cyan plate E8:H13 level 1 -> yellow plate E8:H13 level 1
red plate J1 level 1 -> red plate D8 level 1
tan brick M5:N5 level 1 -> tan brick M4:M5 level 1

════════════════

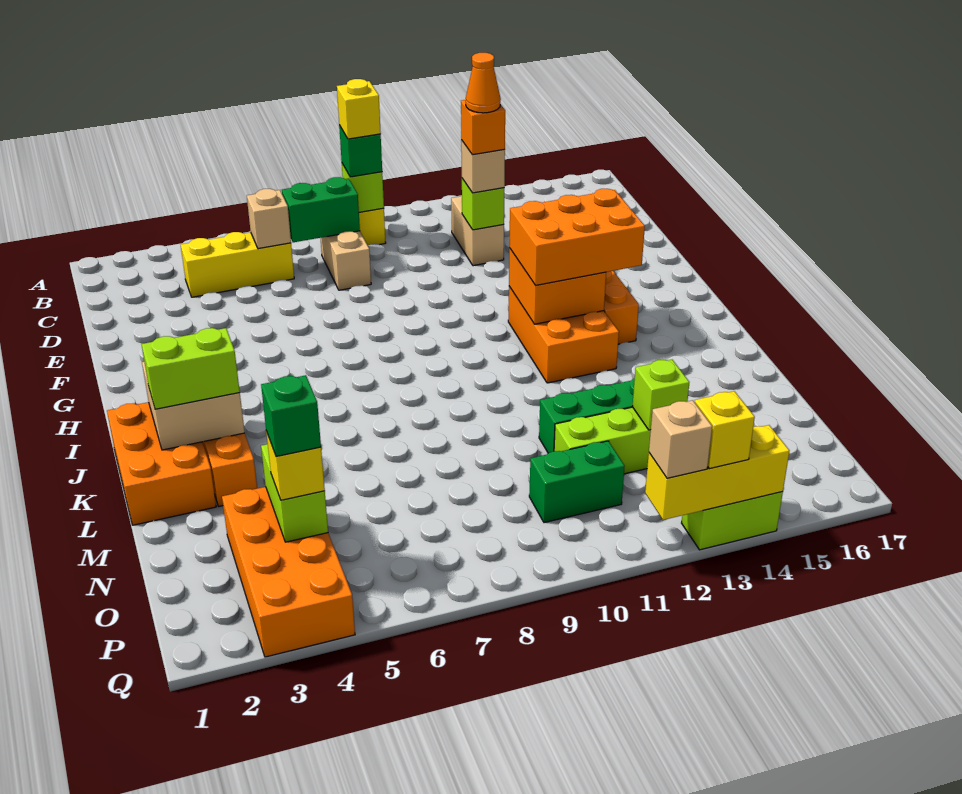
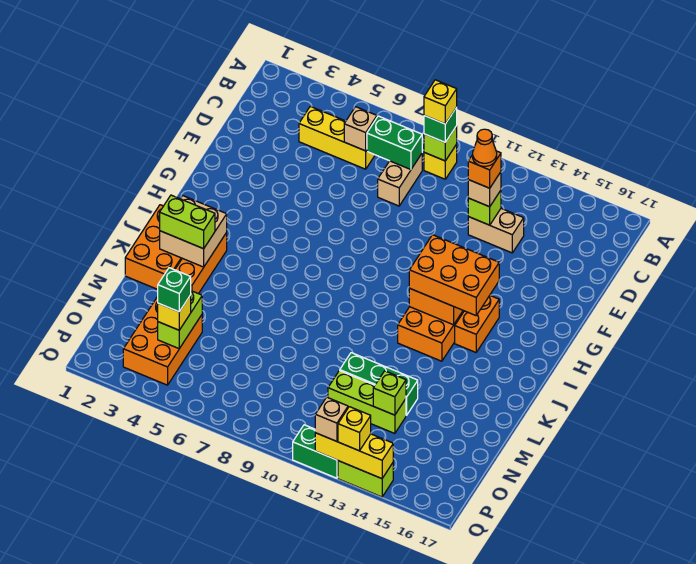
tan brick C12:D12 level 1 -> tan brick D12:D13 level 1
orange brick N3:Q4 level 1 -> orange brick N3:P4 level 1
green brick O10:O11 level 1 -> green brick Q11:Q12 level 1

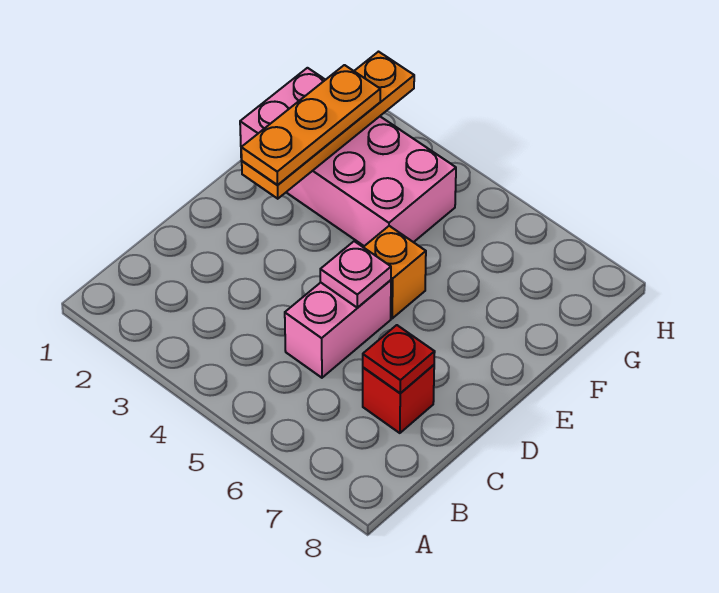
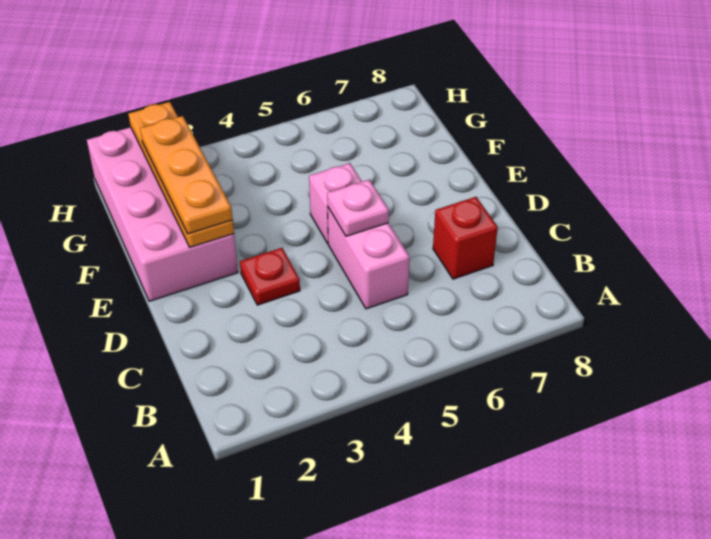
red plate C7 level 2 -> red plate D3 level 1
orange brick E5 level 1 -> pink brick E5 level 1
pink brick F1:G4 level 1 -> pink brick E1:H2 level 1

════════════════

What to do:
Leaving pictures out, output the lines of the data above from the one with "tan brick C12:D12" through the one with "pink brick F1:G4", word for word.

Task output:
tan brick C12:D12 level 1 -> tan brick D12:D13 level 1
orange brick N3:Q4 level 1 -> orange brick N3:P4 level 1
green brick O10:O11 level 1 -> green brick Q11:Q12 level 1

red plate C7 level 2 -> red plate D3 level 1
orange brick E5 level 1 -> pink brick E5 level 1
pink brick F1:G4 level 1 -> pink brick E1:H2 level 1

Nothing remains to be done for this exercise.